>>

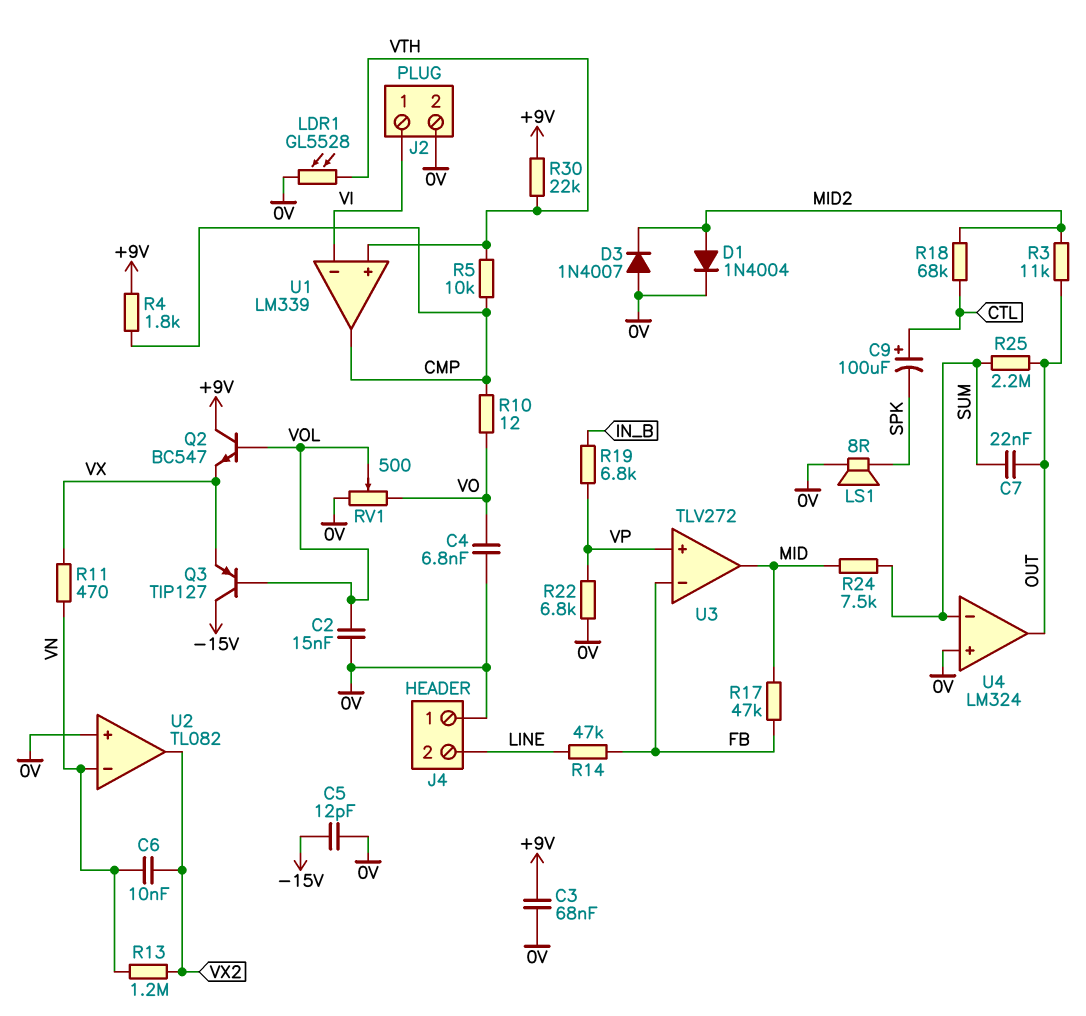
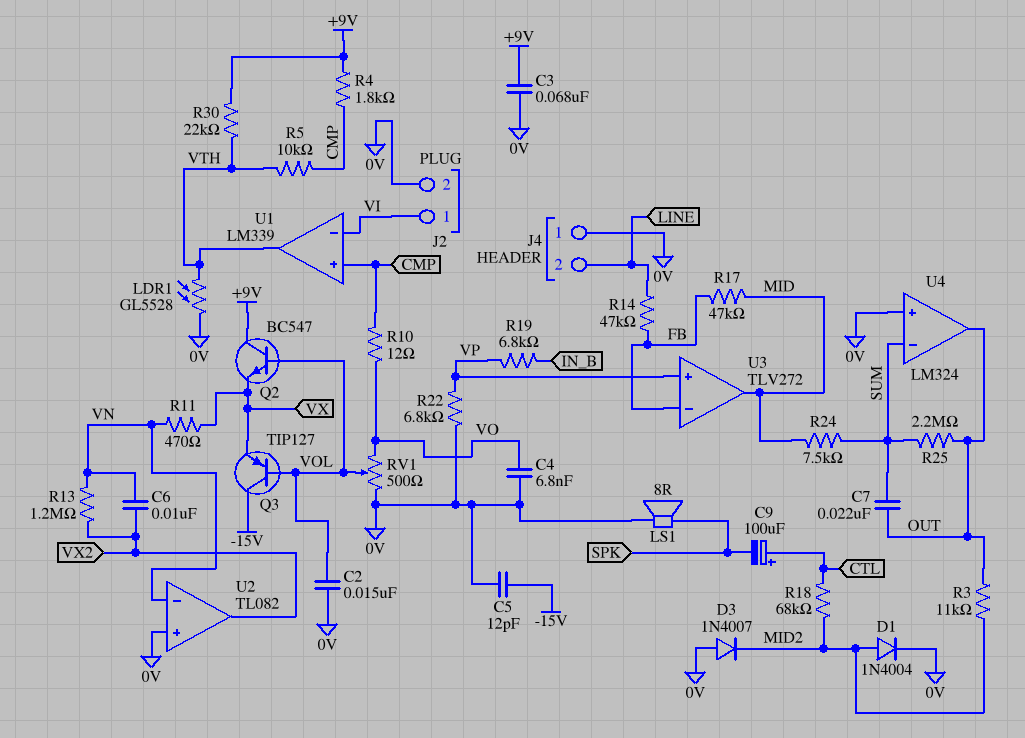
U1 pin in+: VTH -> CMP
U1 pin out: CMP -> VTH

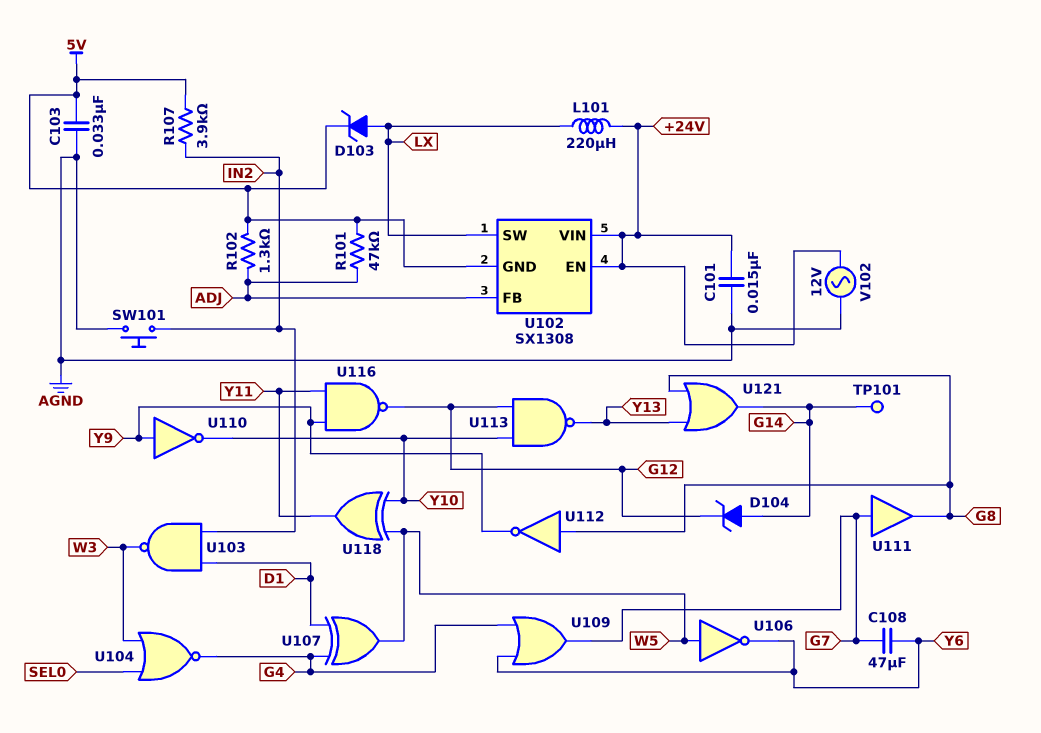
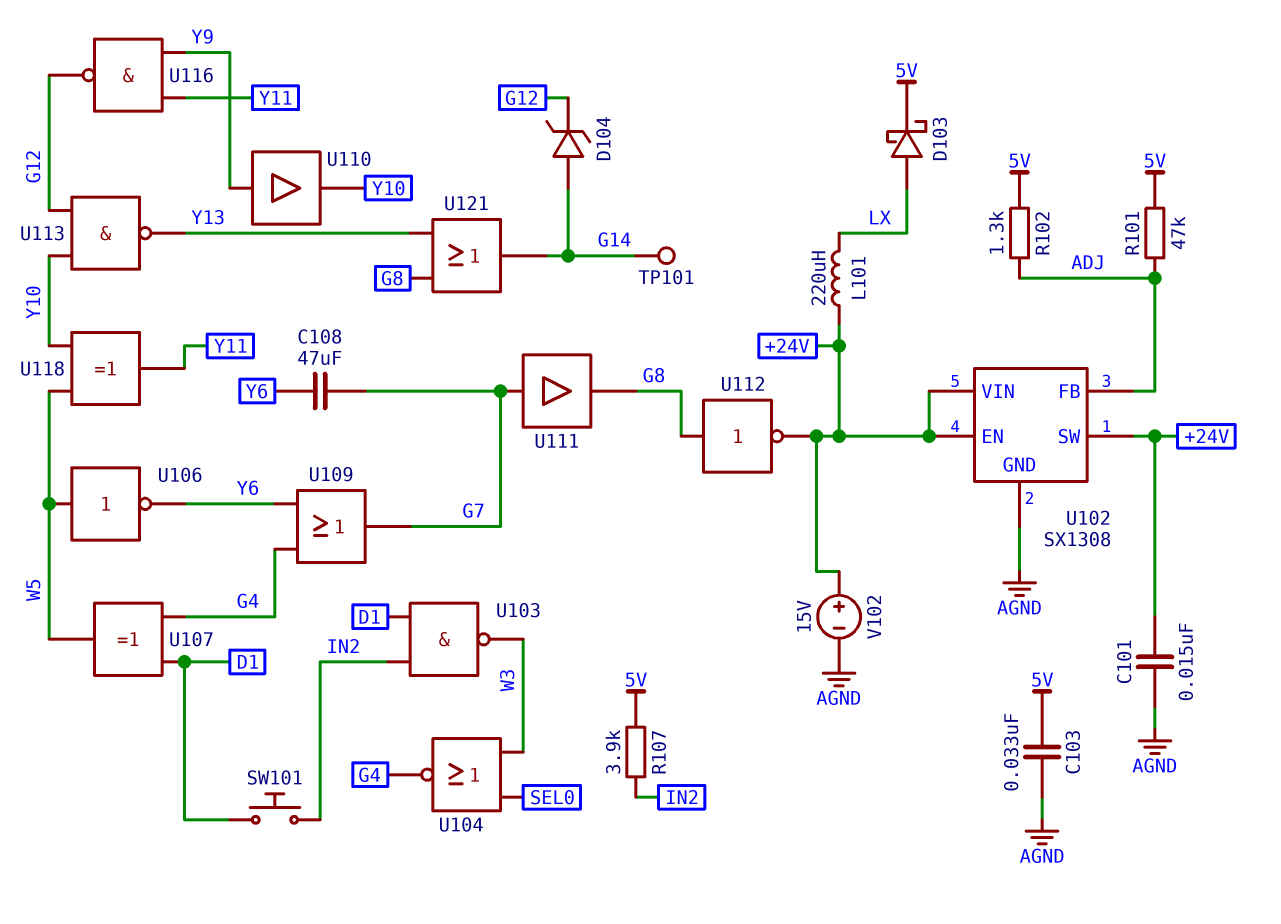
D103: zener (A LX, K 5V) -> schottky (A LX, K 5V)
SW101: button (AGND, IN2) -> button (D1, IN2)
U102 pin GND: 5V -> AGND
U102 pin SW: LX -> +24V
U110: NOT (in Y9, out Y10) -> buffer (in Y9, out Y10)
U112: NOT (in G8, out Y9) -> NOT (in G8, out +24V)
V102: AC 12V (+24V, AGND) -> 15V (plus +24V, minus AGND)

<<

Print, exactly as written, the lines above from the first one to the one containing "U112: NOT (in". Leave out pictures.

U1 pin in+: VTH -> CMP
U1 pin out: CMP -> VTH

D103: zener (A LX, K 5V) -> schottky (A LX, K 5V)
SW101: button (AGND, IN2) -> button (D1, IN2)
U102 pin GND: 5V -> AGND
U102 pin SW: LX -> +24V
U110: NOT (in Y9, out Y10) -> buffer (in Y9, out Y10)
U112: NOT (in G8, out Y9) -> NOT (in G8, out +24V)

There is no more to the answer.